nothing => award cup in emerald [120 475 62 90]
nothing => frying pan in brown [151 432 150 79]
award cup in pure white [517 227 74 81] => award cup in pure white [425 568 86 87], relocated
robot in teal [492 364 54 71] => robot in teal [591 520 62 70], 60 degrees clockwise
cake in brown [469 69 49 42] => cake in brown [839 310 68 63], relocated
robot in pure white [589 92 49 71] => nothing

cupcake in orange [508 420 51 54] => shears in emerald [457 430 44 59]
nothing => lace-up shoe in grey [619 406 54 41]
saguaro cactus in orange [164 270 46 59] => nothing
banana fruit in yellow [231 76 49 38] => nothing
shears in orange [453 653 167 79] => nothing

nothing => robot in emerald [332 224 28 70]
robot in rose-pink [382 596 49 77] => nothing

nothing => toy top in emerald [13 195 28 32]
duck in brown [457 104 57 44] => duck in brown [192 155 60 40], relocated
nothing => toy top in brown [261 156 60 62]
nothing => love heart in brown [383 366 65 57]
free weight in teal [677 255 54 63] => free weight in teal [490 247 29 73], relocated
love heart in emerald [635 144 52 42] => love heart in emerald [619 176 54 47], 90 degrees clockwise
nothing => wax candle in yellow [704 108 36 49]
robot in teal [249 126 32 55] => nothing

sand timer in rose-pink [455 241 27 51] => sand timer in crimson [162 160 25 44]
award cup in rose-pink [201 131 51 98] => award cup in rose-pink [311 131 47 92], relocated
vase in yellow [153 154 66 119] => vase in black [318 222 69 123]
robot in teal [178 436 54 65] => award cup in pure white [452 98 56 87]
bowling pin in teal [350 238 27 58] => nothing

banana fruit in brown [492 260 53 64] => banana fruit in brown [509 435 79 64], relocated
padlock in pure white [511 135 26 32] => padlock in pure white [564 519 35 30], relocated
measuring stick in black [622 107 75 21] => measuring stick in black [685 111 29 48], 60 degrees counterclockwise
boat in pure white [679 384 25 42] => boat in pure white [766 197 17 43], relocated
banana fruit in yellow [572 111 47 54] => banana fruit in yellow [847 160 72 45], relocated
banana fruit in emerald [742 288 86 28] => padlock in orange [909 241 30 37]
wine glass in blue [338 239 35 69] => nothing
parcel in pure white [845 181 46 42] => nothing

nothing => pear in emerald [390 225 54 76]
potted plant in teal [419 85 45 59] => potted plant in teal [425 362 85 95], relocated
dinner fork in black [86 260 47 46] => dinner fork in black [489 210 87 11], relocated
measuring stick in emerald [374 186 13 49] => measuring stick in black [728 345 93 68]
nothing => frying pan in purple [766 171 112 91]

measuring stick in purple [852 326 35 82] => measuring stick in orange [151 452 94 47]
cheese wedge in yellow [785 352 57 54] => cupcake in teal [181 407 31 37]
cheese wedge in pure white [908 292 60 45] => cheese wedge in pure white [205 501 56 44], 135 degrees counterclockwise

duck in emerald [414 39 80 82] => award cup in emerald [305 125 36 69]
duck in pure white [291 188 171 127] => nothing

▶ **Task**
In full and word for word, output the material.

▶ **Exercise solution**
nothing => award cup in emerald [120 475 62 90]
nothing => frying pan in brown [151 432 150 79]
award cup in pure white [517 227 74 81] => award cup in pure white [425 568 86 87], relocated
robot in teal [492 364 54 71] => robot in teal [591 520 62 70], 60 degrees clockwise
cake in brown [469 69 49 42] => cake in brown [839 310 68 63], relocated
robot in pure white [589 92 49 71] => nothing

cupcake in orange [508 420 51 54] => shears in emerald [457 430 44 59]
nothing => lace-up shoe in grey [619 406 54 41]
saguaro cactus in orange [164 270 46 59] => nothing
banana fruit in yellow [231 76 49 38] => nothing
shears in orange [453 653 167 79] => nothing

nothing => robot in emerald [332 224 28 70]
robot in rose-pink [382 596 49 77] => nothing

nothing => toy top in emerald [13 195 28 32]
duck in brown [457 104 57 44] => duck in brown [192 155 60 40], relocated
nothing => toy top in brown [261 156 60 62]
nothing => love heart in brown [383 366 65 57]
free weight in teal [677 255 54 63] => free weight in teal [490 247 29 73], relocated
love heart in emerald [635 144 52 42] => love heart in emerald [619 176 54 47], 90 degrees clockwise
nothing => wax candle in yellow [704 108 36 49]
robot in teal [249 126 32 55] => nothing

sand timer in rose-pink [455 241 27 51] => sand timer in crimson [162 160 25 44]
award cup in rose-pink [201 131 51 98] => award cup in rose-pink [311 131 47 92], relocated
vase in yellow [153 154 66 119] => vase in black [318 222 69 123]
robot in teal [178 436 54 65] => award cup in pure white [452 98 56 87]
bowling pin in teal [350 238 27 58] => nothing

banana fruit in brown [492 260 53 64] => banana fruit in brown [509 435 79 64], relocated
padlock in pure white [511 135 26 32] => padlock in pure white [564 519 35 30], relocated
measuring stick in black [622 107 75 21] => measuring stick in black [685 111 29 48], 60 degrees counterclockwise
boat in pure white [679 384 25 42] => boat in pure white [766 197 17 43], relocated
banana fruit in yellow [572 111 47 54] => banana fruit in yellow [847 160 72 45], relocated
banana fruit in emerald [742 288 86 28] => padlock in orange [909 241 30 37]
wine glass in blue [338 239 35 69] => nothing
parcel in pure white [845 181 46 42] => nothing

nothing => pear in emerald [390 225 54 76]
potted plant in teal [419 85 45 59] => potted plant in teal [425 362 85 95], relocated
dinner fork in black [86 260 47 46] => dinner fork in black [489 210 87 11], relocated
measuring stick in emerald [374 186 13 49] => measuring stick in black [728 345 93 68]
nothing => frying pan in purple [766 171 112 91]

measuring stick in purple [852 326 35 82] => measuring stick in orange [151 452 94 47]
cheese wedge in yellow [785 352 57 54] => cupcake in teal [181 407 31 37]
cheese wedge in pure white [908 292 60 45] => cheese wedge in pure white [205 501 56 44], 135 degrees counterclockwise

duck in emerald [414 39 80 82] => award cup in emerald [305 125 36 69]
duck in pure white [291 188 171 127] => nothing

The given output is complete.